What to work on: The response should consist of every line below, restated exactly, with no pictures.

Scene image comparisons:
################
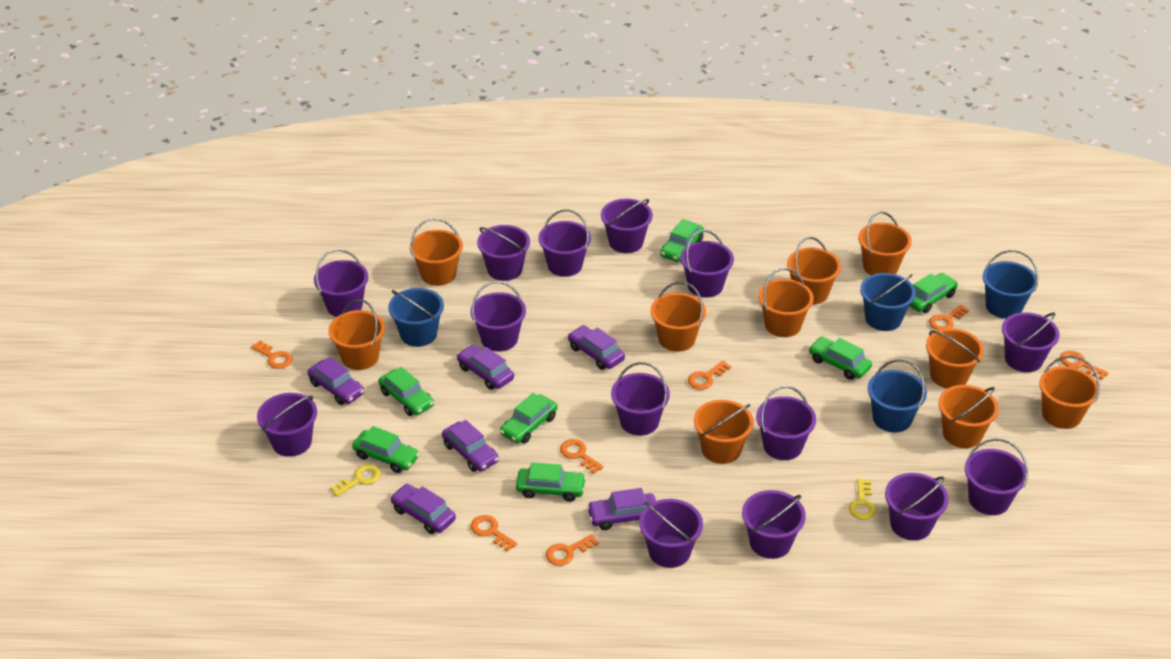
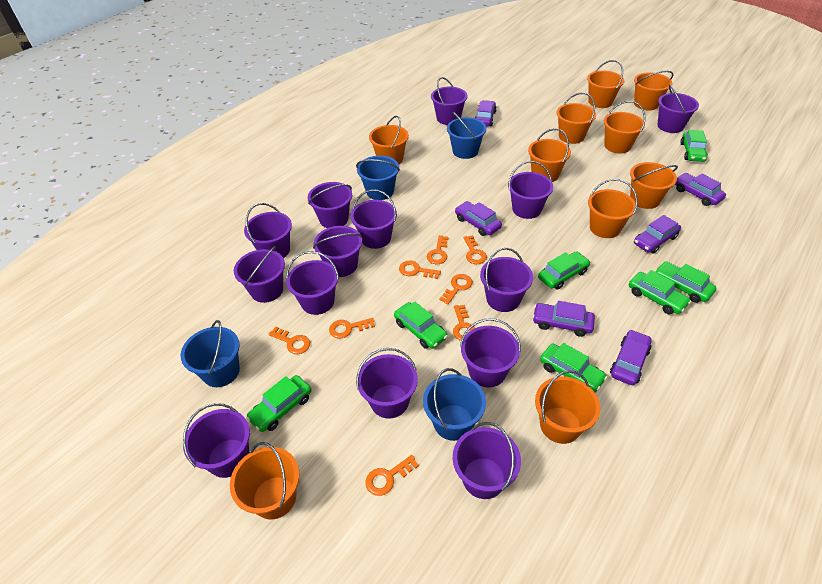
orange key: 7 -> 8
yellow key: 2 -> 0

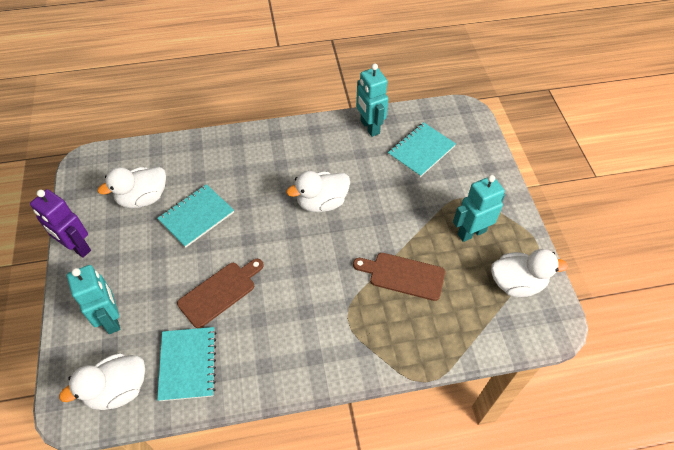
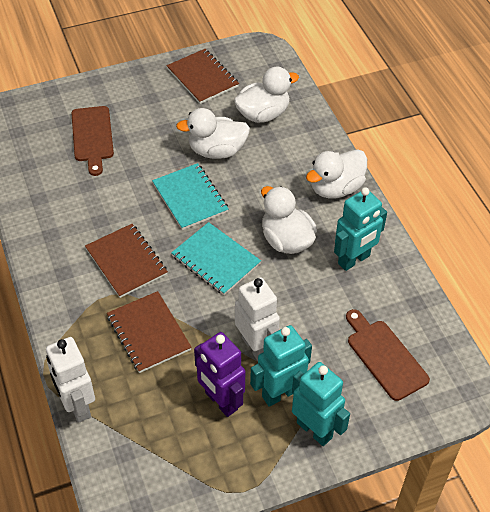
brown notebook: 0 -> 3
turquoise notebook: 3 -> 2
white robot: 0 -> 2

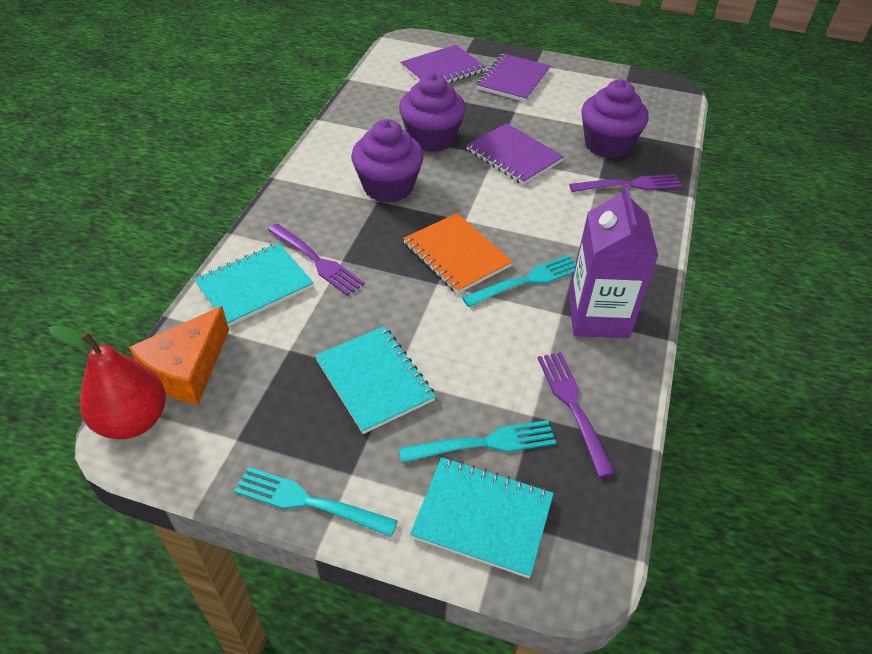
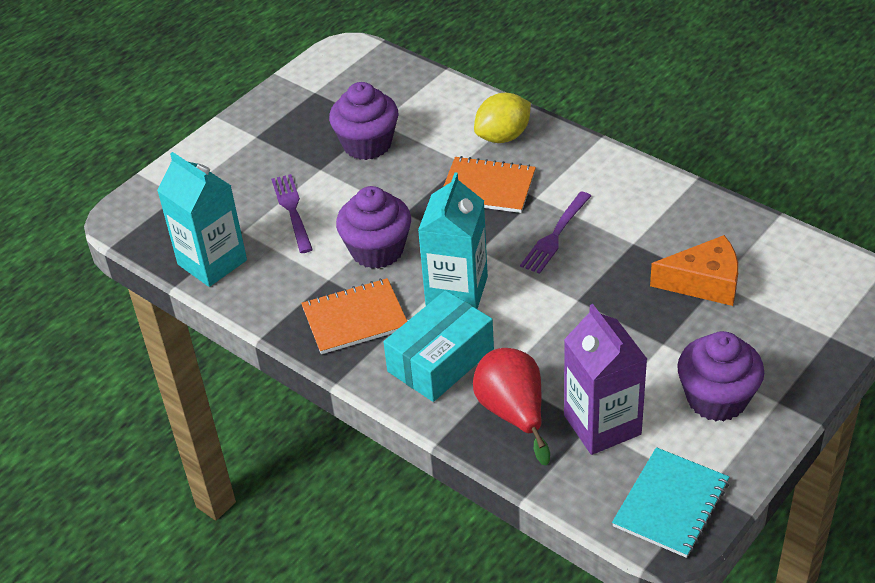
orange notebook: 1 -> 2
purple fork: 3 -> 2
purple notebook: 3 -> 0
turquoise box: 0 -> 1
turquoise carton: 0 -> 2
turquoise fork: 3 -> 0
turquoise notebook: 3 -> 1
yellow lemon: 0 -> 1

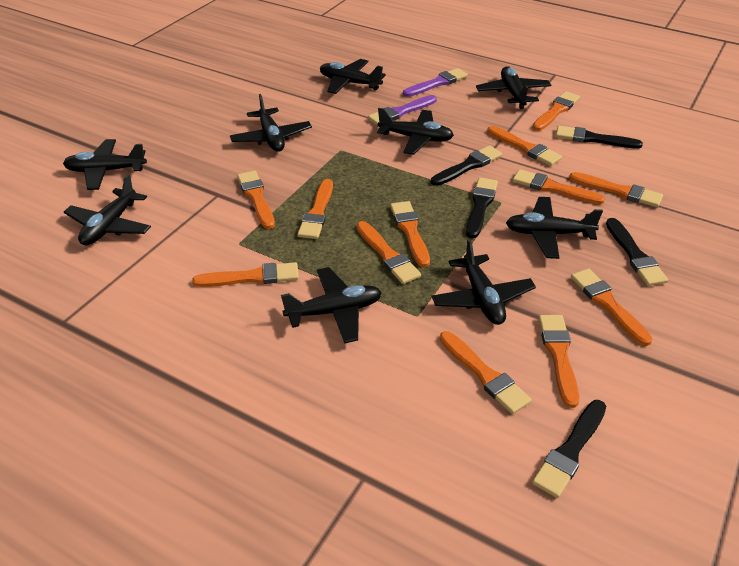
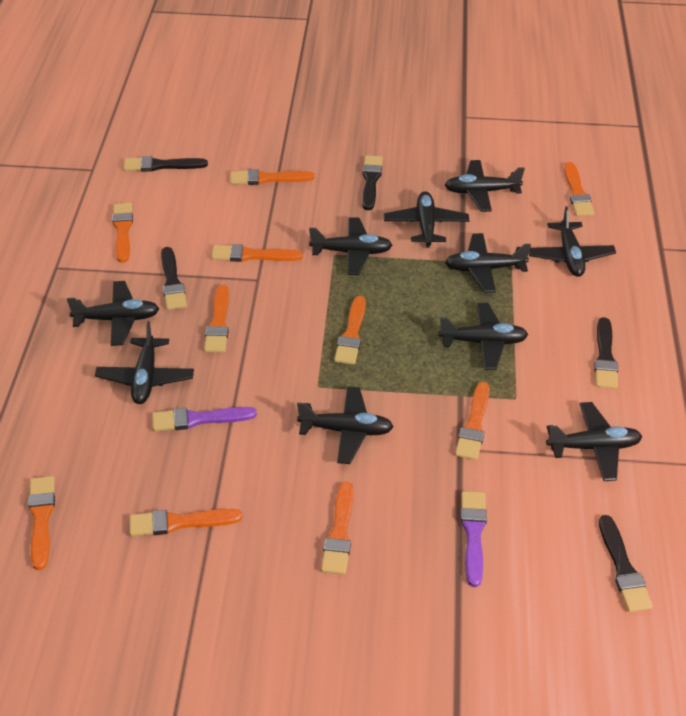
black plane: 9 -> 10
orange brush: 12 -> 10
################
Written reply:
orange key: 7 -> 8
yellow key: 2 -> 0

brown notebook: 0 -> 3
turquoise notebook: 3 -> 2
white robot: 0 -> 2

orange notebook: 1 -> 2
purple fork: 3 -> 2
purple notebook: 3 -> 0
turquoise box: 0 -> 1
turquoise carton: 0 -> 2
turquoise fork: 3 -> 0
turquoise notebook: 3 -> 1
yellow lemon: 0 -> 1

black plane: 9 -> 10
orange brush: 12 -> 10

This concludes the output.